=== Begin Enclosure ===

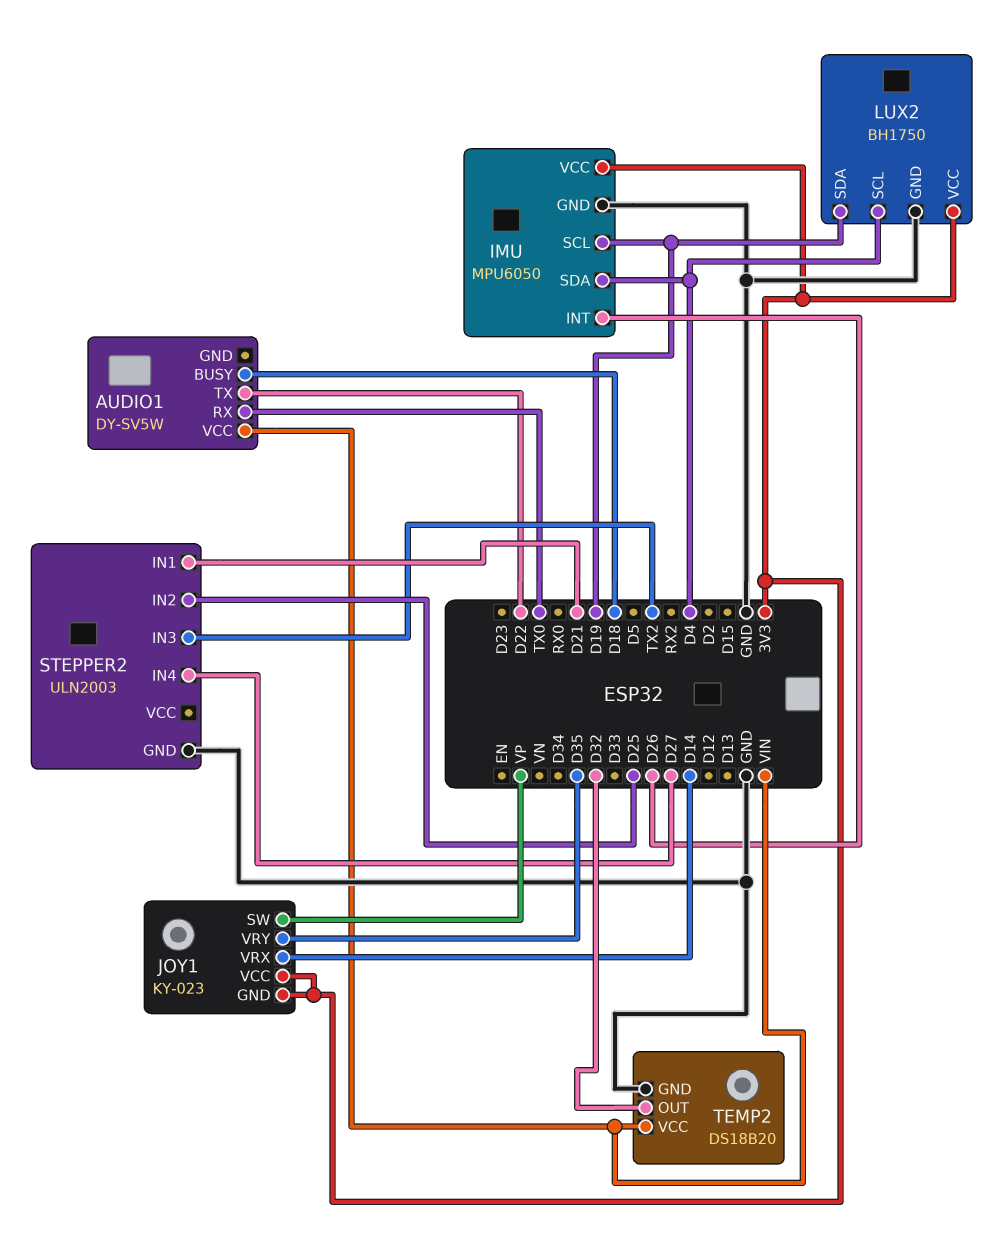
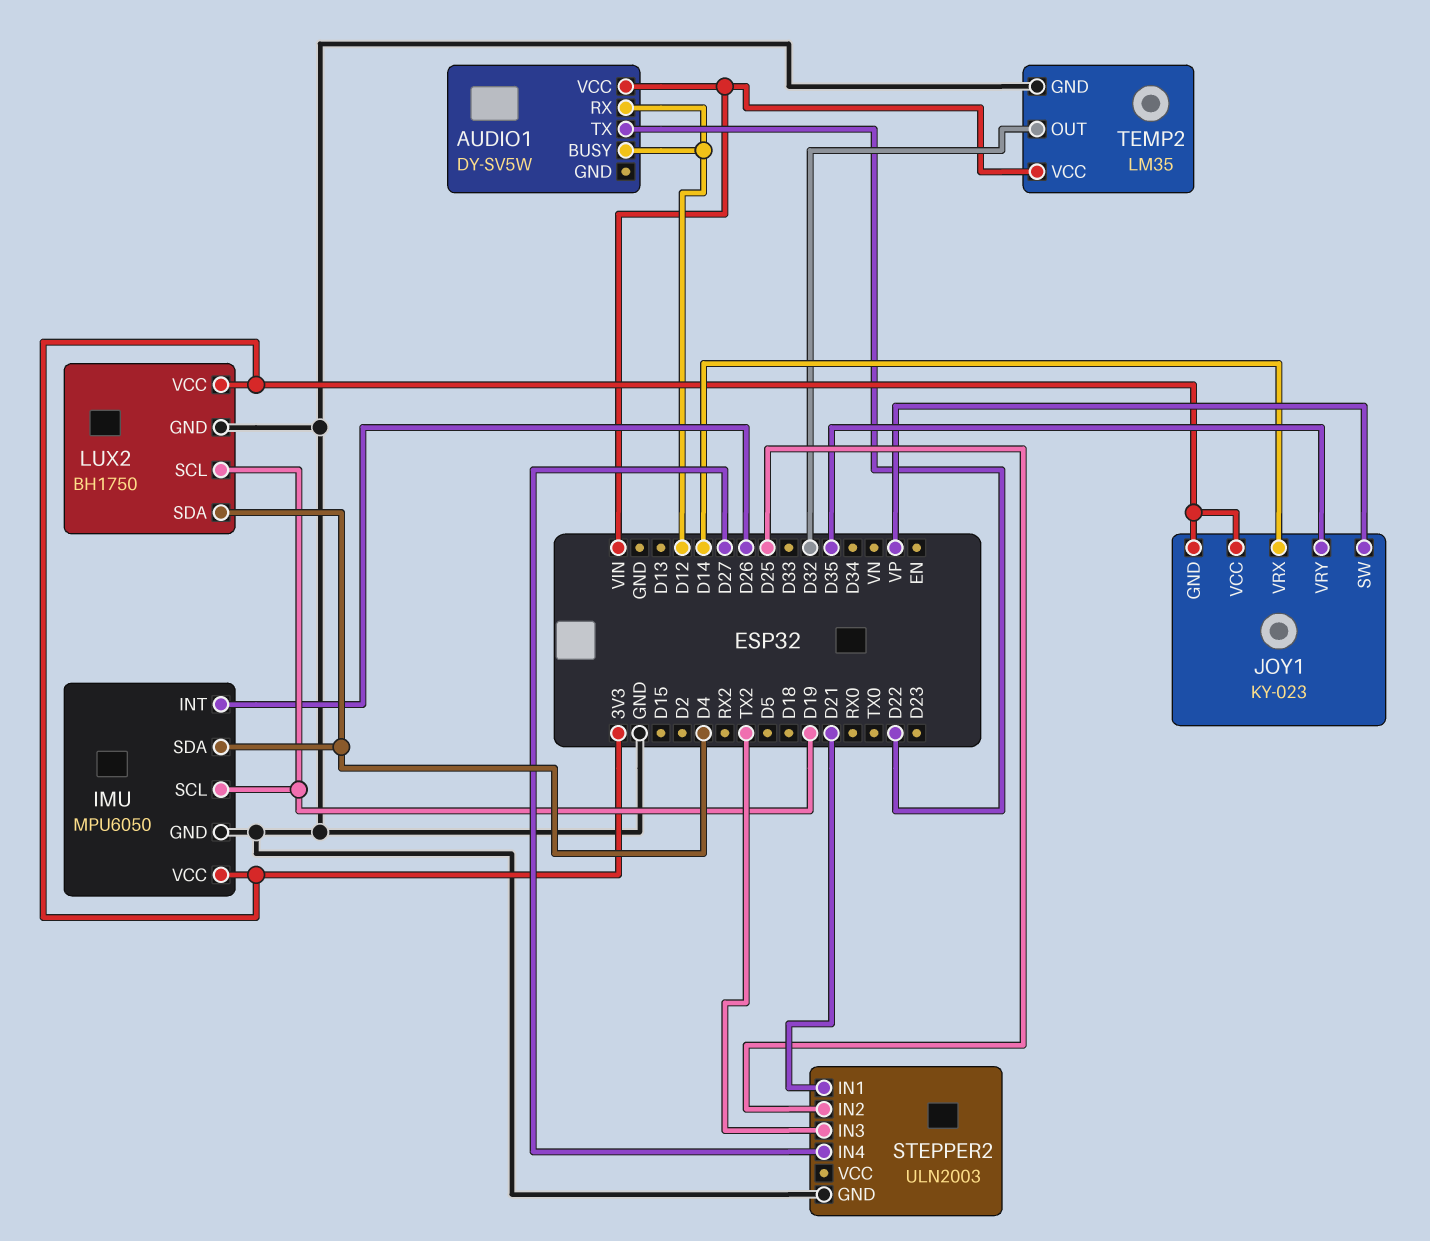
AUDIO1 pin BUSY: D18 -> D12
AUDIO1 pin RX: TX0 -> D12
LUX2 pin SCL: D4 -> D19
LUX2 pin SDA: D19 -> D4
TEMP2: DS18B20 -> LM35

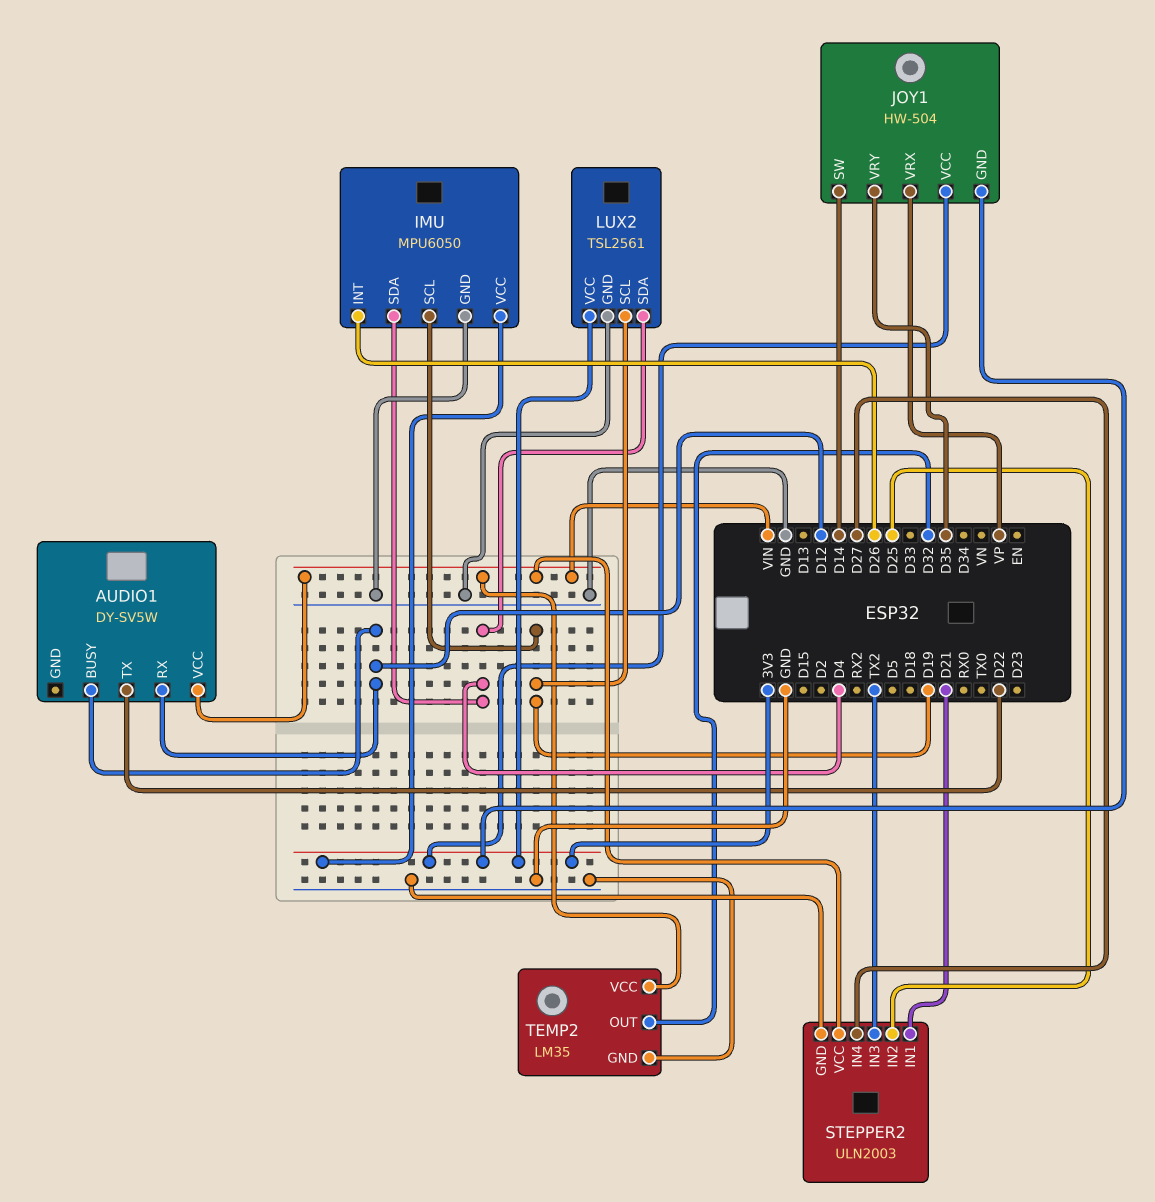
JOY1: KY-023 -> HW-504
JOY1 pin SW: VP -> D14
JOY1 pin VRX: D14 -> VP
LUX2: BH1750 -> TSL2561
STEPPER2 pin VCC: none -> VIN

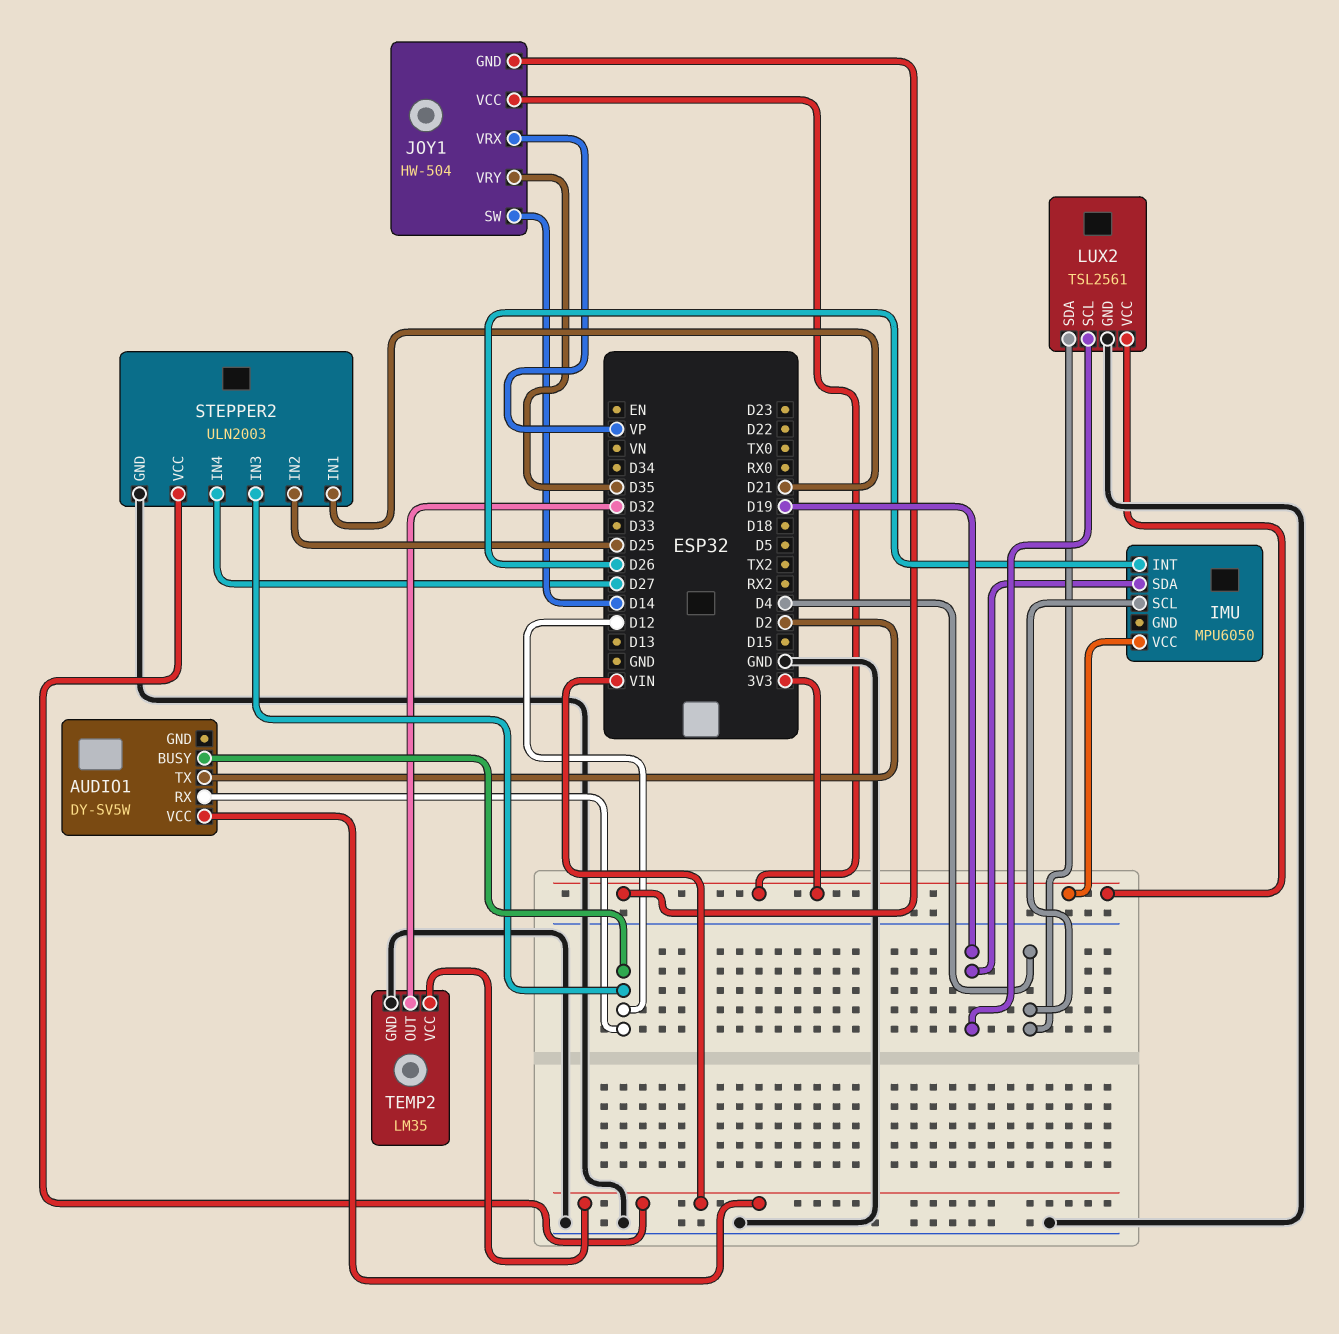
AUDIO1 pin TX: D22 -> D2
IMU pin GND: GND -> none
IMU pin SCL: D19 -> D4
IMU pin SDA: D4 -> D19
STEPPER2 pin IN3: TX2 -> D12

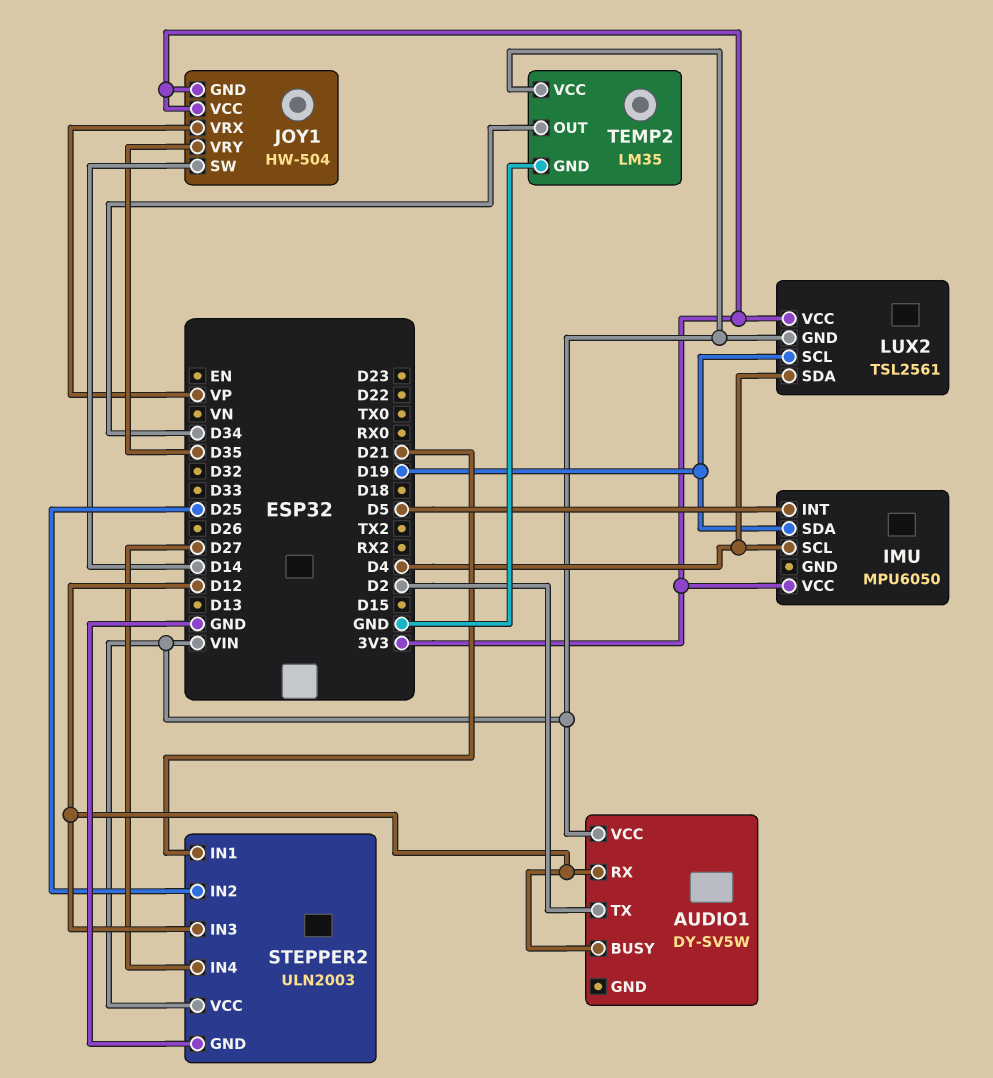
IMU pin INT: D26 -> D5
LUX2 pin GND: GND -> VIN
TEMP2 pin OUT: D32 -> D34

=== End Enclosure ===

● Prompt: Pictures stay out of the copy; print the material above exactly.

● Solved problem:
AUDIO1 pin BUSY: D18 -> D12
AUDIO1 pin RX: TX0 -> D12
LUX2 pin SCL: D4 -> D19
LUX2 pin SDA: D19 -> D4
TEMP2: DS18B20 -> LM35

JOY1: KY-023 -> HW-504
JOY1 pin SW: VP -> D14
JOY1 pin VRX: D14 -> VP
LUX2: BH1750 -> TSL2561
STEPPER2 pin VCC: none -> VIN

AUDIO1 pin TX: D22 -> D2
IMU pin GND: GND -> none
IMU pin SCL: D19 -> D4
IMU pin SDA: D4 -> D19
STEPPER2 pin IN3: TX2 -> D12

IMU pin INT: D26 -> D5
LUX2 pin GND: GND -> VIN
TEMP2 pin OUT: D32 -> D34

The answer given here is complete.